Records contained in a dataset:
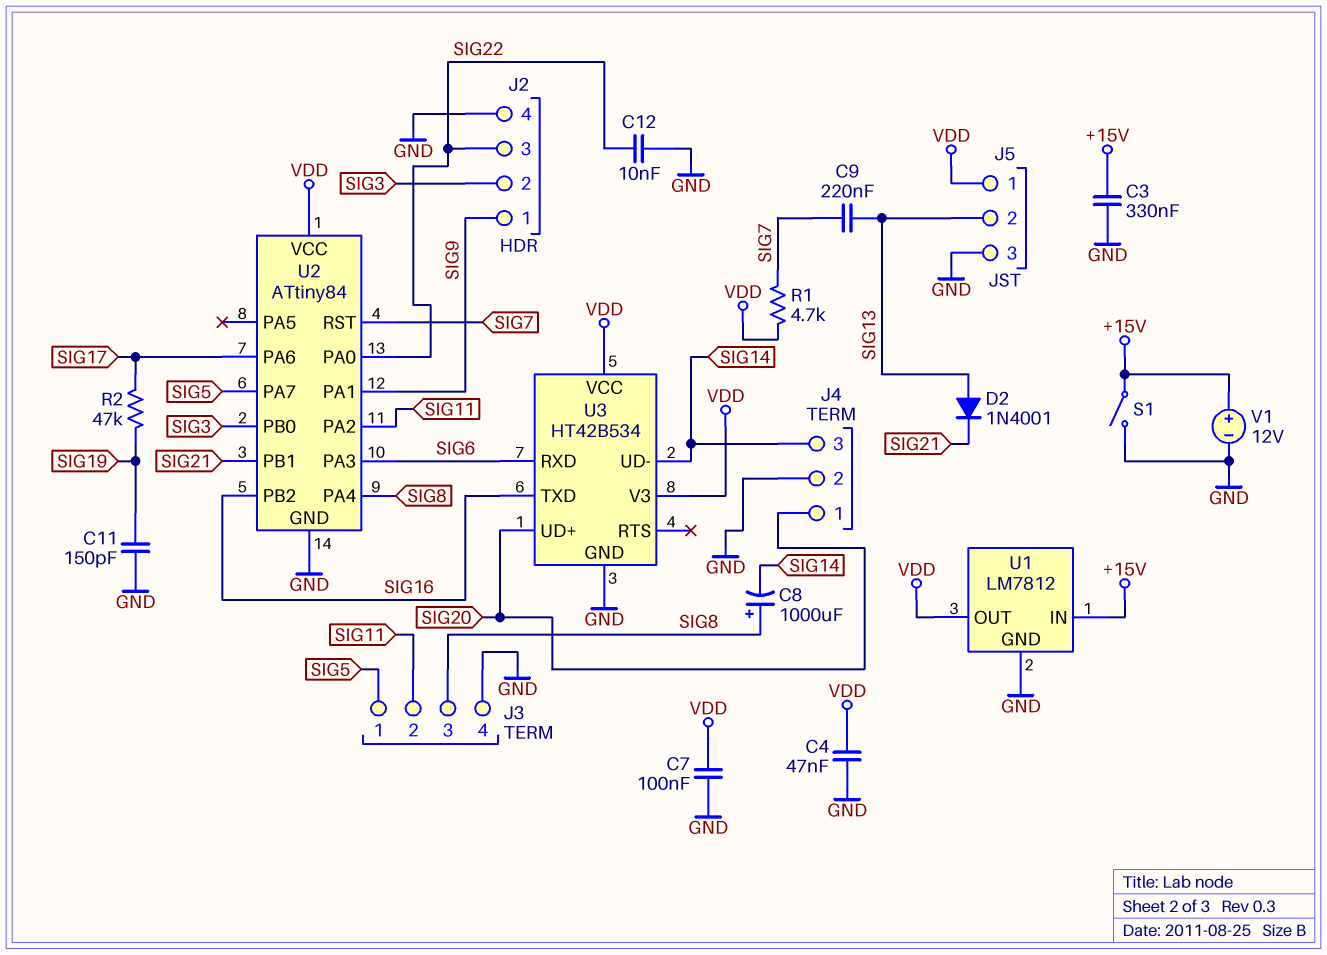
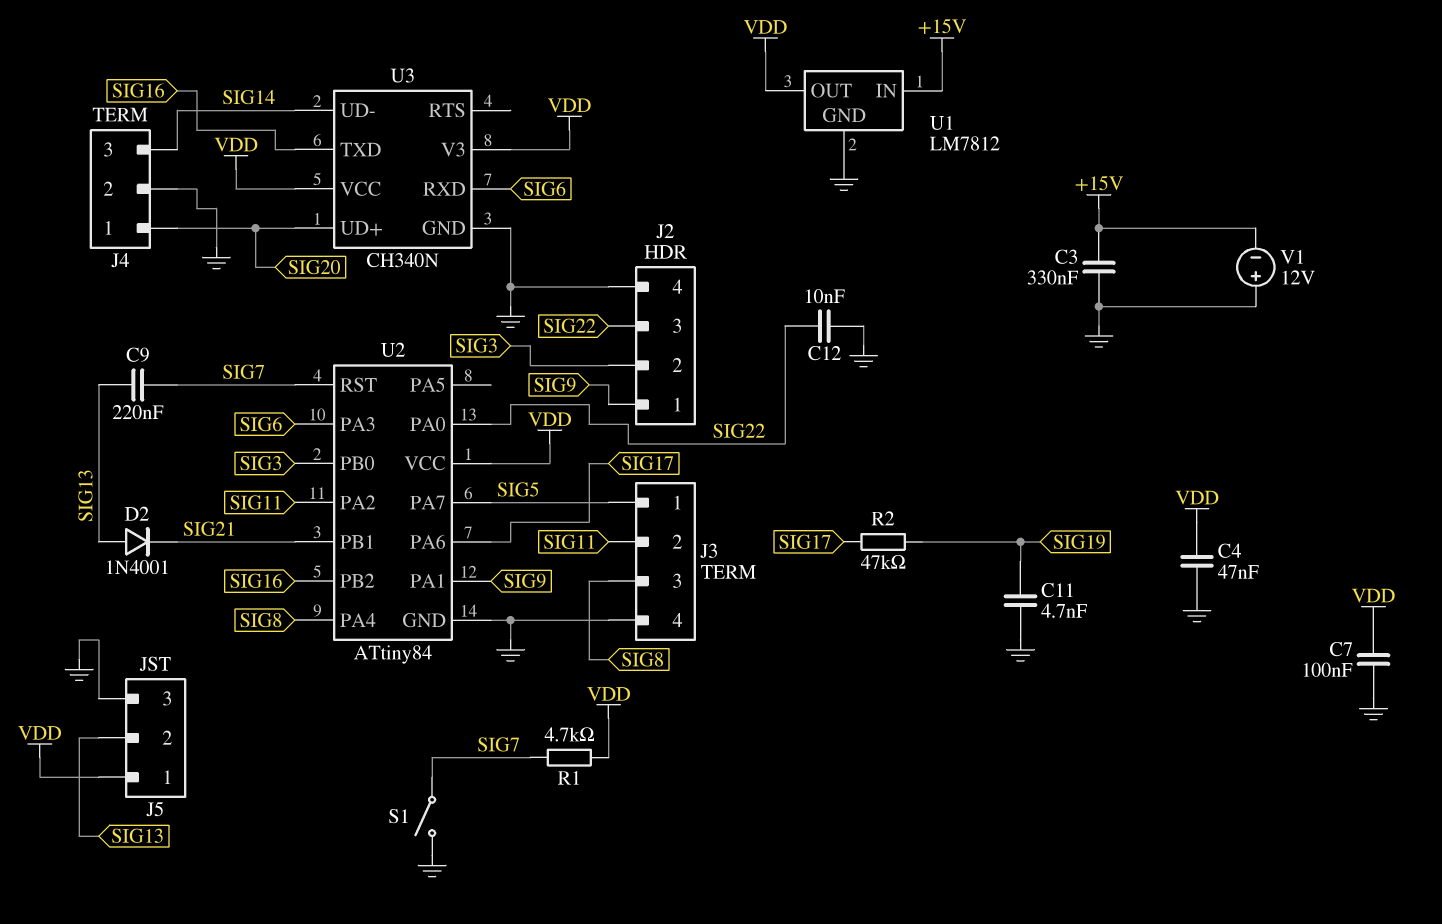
C8: 1000uF (plus SIG8, minus SIG14) -> none
C11: 150pF (GND, SIG19) -> 4.7nF (GND, SIG19)
S1: switch (+15V, GND) -> switch (GND, SIG7)
U3: HT42B534 -> CH340N
V1: 12V (plus +15V, minus GND) -> 12V (plus GND, minus +15V)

§ **EXERCISE INSTRUCTIONS**:
Go through the entries above and pull out each line with "minus" in it.

§ **ANSWER BOX**:
C8: 1000uF (plus SIG8, minus SIG14) -> none
V1: 12V (plus +15V, minus GND) -> 12V (plus GND, minus +15V)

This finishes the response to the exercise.